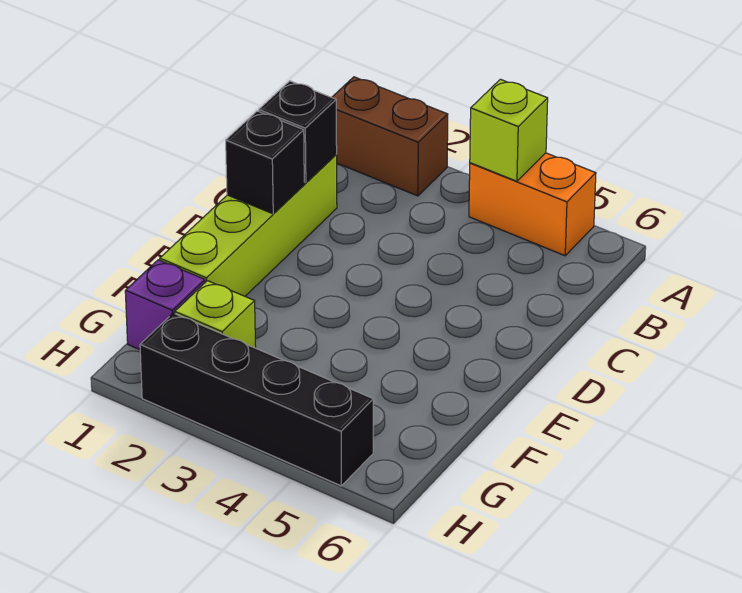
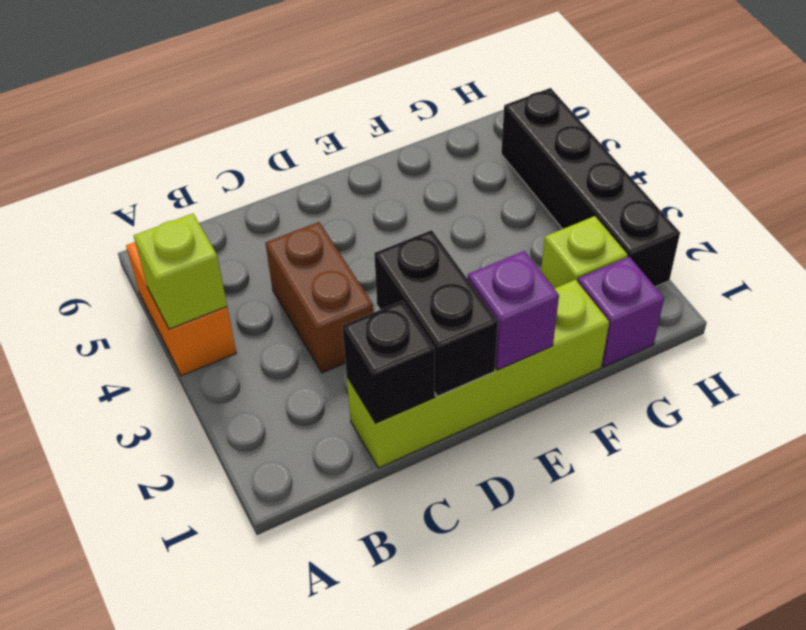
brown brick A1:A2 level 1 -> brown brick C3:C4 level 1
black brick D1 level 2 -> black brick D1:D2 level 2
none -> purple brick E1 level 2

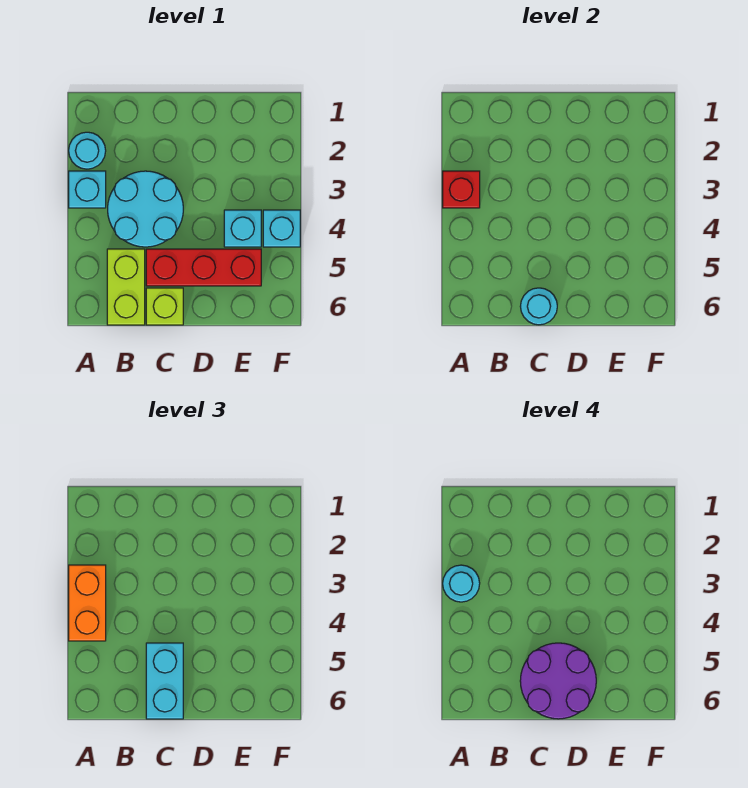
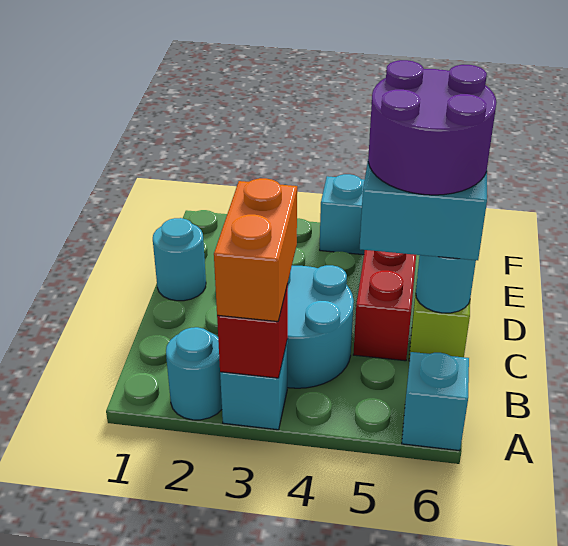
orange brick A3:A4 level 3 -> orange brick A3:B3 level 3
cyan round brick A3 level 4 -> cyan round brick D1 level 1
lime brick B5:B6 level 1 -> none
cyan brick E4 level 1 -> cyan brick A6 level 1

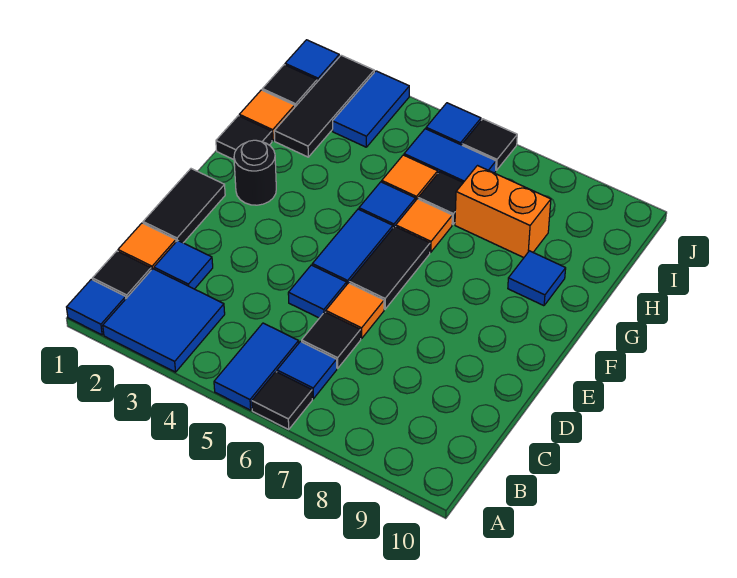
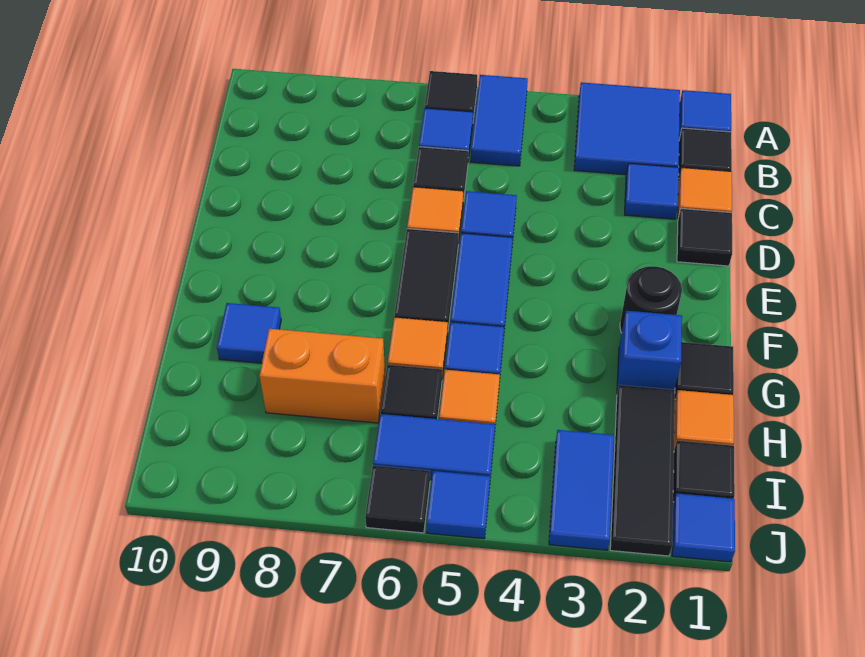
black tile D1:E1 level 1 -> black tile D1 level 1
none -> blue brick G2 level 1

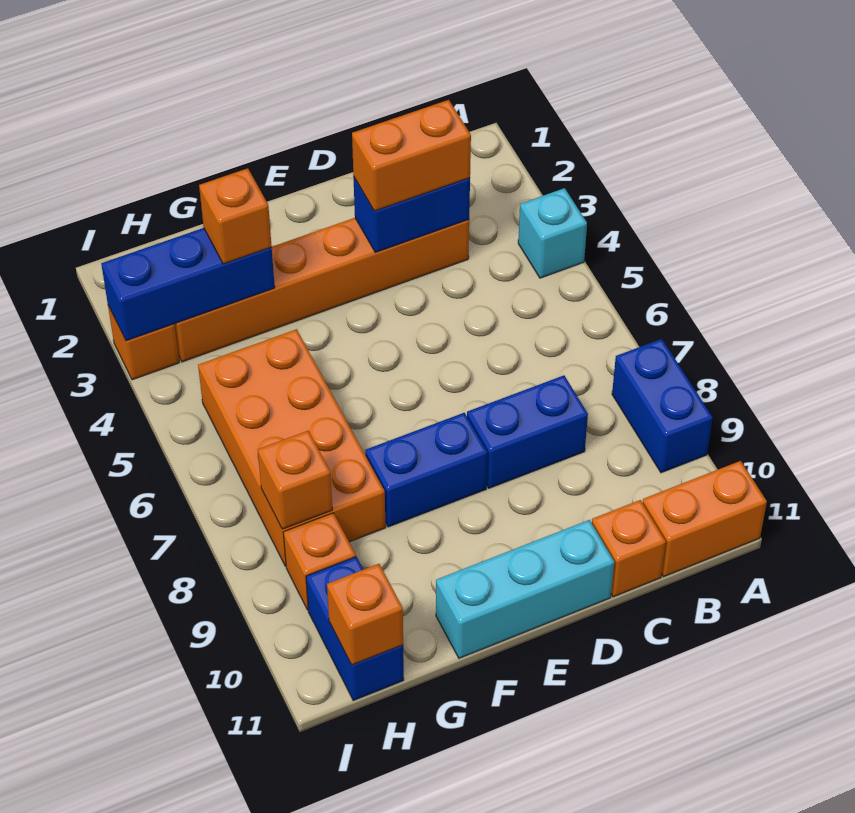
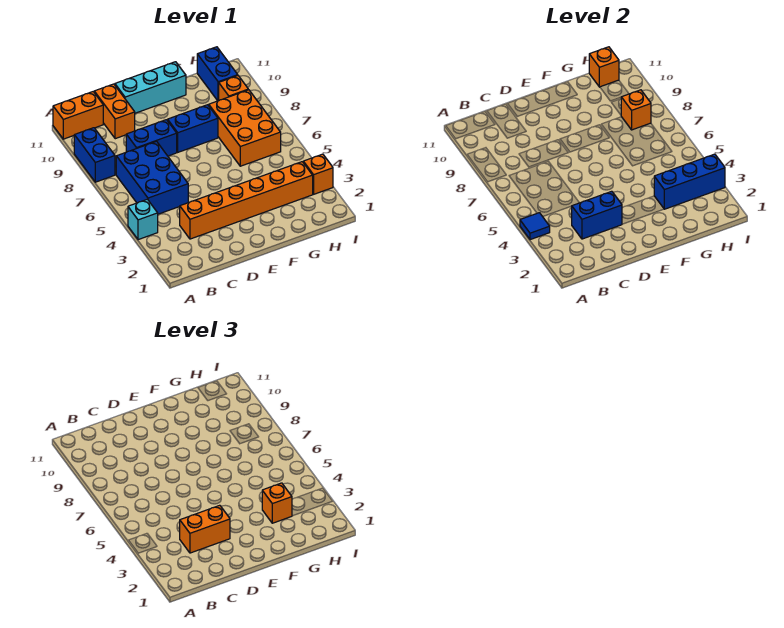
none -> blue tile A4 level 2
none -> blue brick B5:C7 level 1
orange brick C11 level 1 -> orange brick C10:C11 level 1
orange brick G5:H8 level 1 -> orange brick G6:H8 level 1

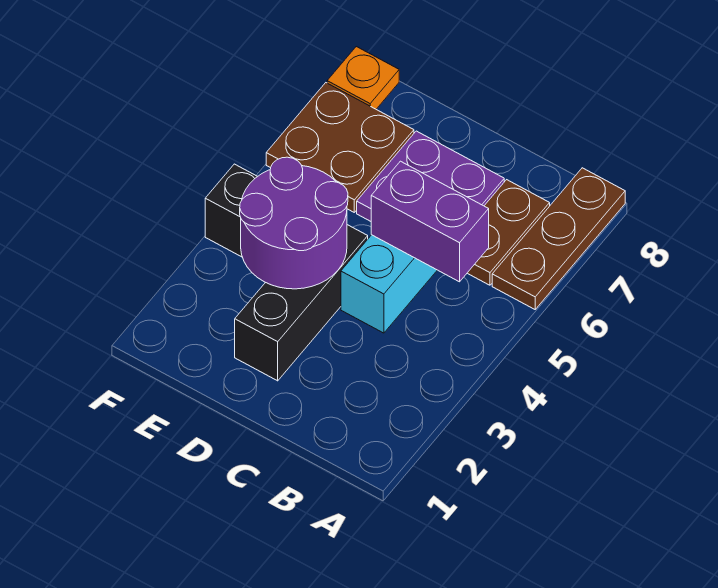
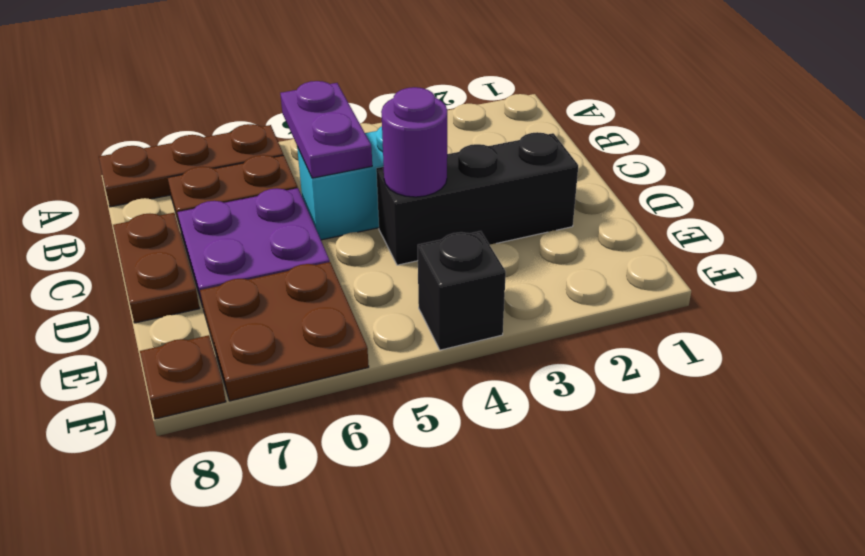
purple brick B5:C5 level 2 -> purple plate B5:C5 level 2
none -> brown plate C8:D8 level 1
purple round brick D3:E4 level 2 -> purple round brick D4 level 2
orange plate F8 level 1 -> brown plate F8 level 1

════════

**What the task requires:** Begin at the line in the entries above that has "none -> purple brick E1 level 2", stop after the line that has "purple brick B5:C5", and output exactly those lines without pictures.

**Exercise result:**
none -> purple brick E1 level 2

orange brick A3:A4 level 3 -> orange brick A3:B3 level 3
cyan round brick A3 level 4 -> cyan round brick D1 level 1
lime brick B5:B6 level 1 -> none
cyan brick E4 level 1 -> cyan brick A6 level 1

black tile D1:E1 level 1 -> black tile D1 level 1
none -> blue brick G2 level 1

none -> blue tile A4 level 2
none -> blue brick B5:C7 level 1
orange brick C11 level 1 -> orange brick C10:C11 level 1
orange brick G5:H8 level 1 -> orange brick G6:H8 level 1

purple brick B5:C5 level 2 -> purple plate B5:C5 level 2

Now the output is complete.